* _Material for the task_
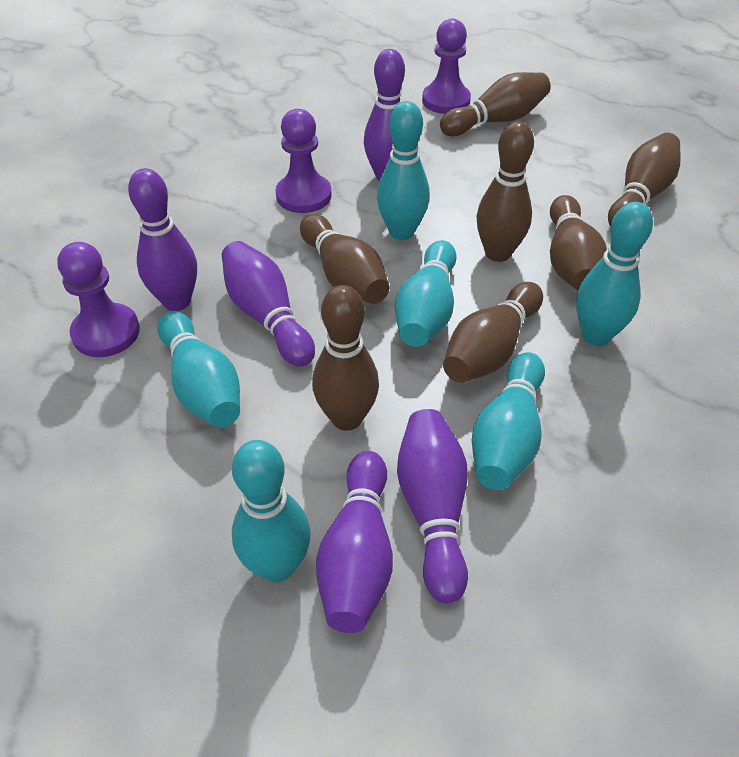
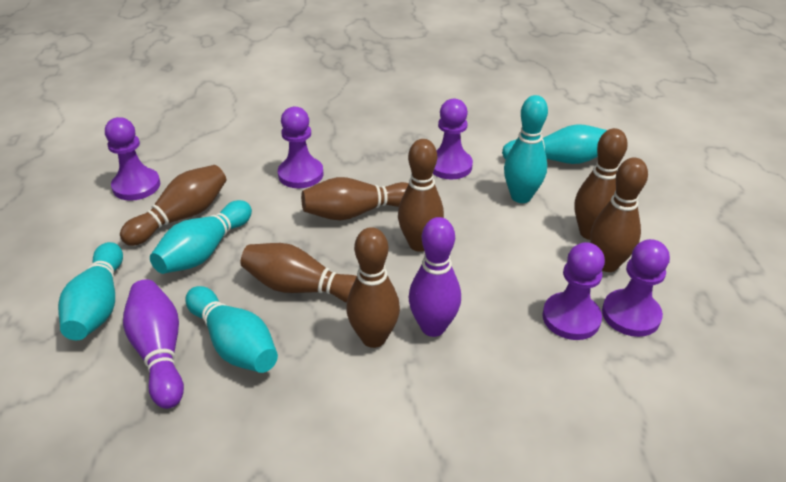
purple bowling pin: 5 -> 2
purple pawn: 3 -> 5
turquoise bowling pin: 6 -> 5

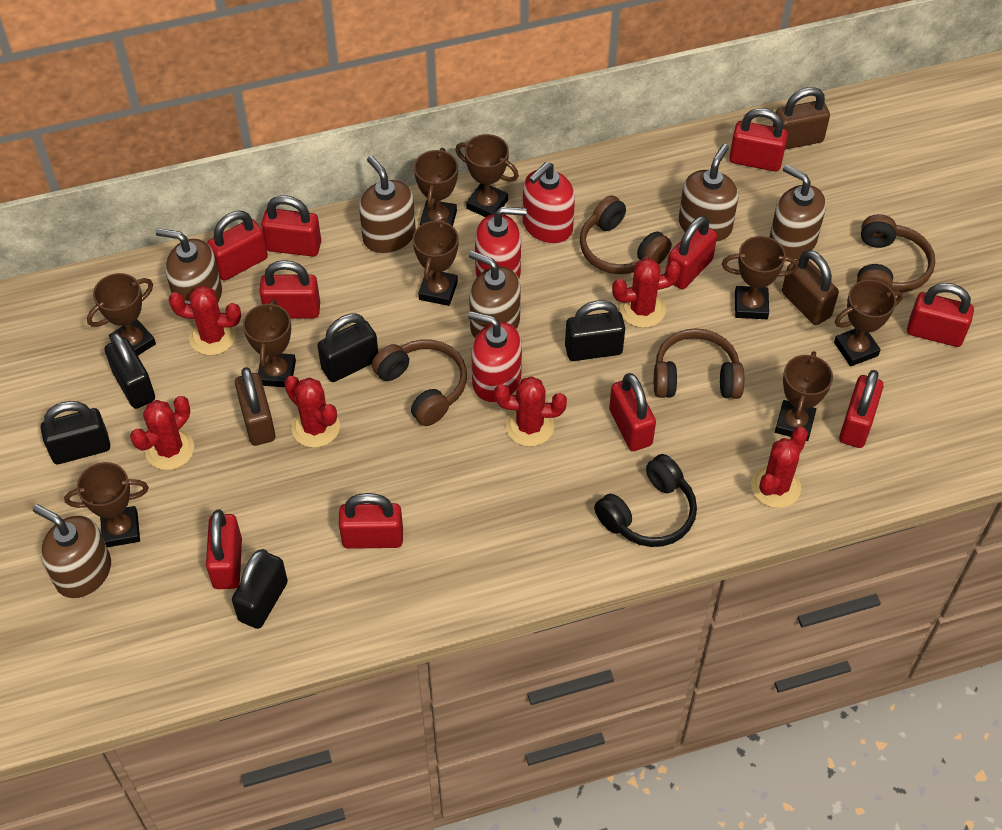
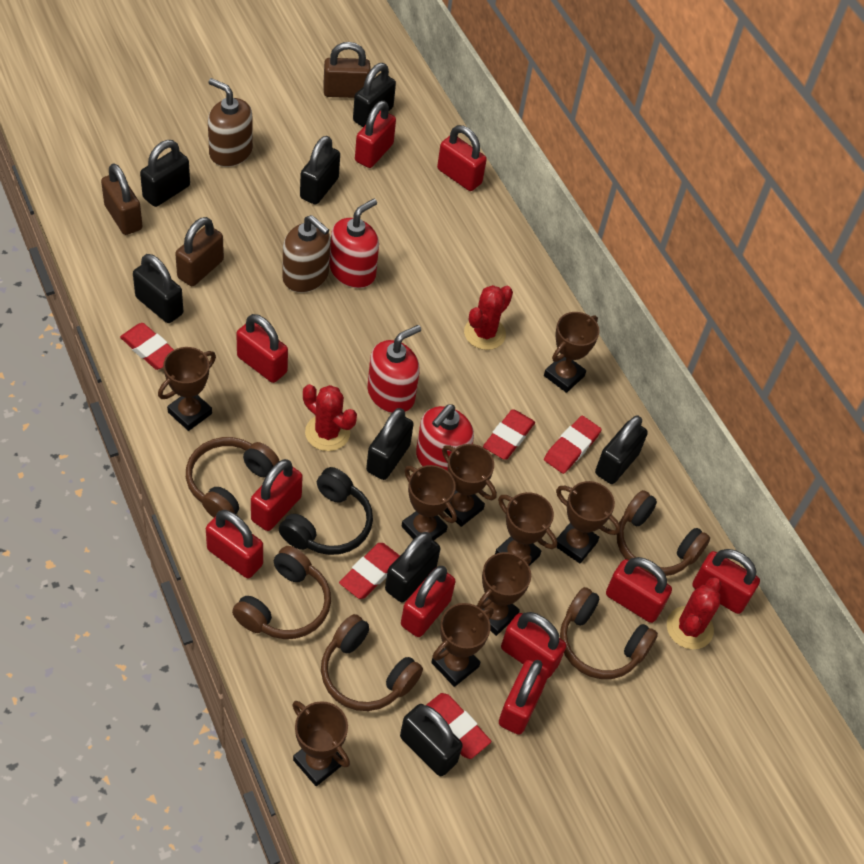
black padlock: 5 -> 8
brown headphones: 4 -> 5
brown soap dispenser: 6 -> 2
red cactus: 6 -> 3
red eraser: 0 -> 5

* _What is required_
Reproduce the entries exactly. Do not carry over any picture.

* _Task response_
purple bowling pin: 5 -> 2
purple pawn: 3 -> 5
turquoise bowling pin: 6 -> 5

black padlock: 5 -> 8
brown headphones: 4 -> 5
brown soap dispenser: 6 -> 2
red cactus: 6 -> 3
red eraser: 0 -> 5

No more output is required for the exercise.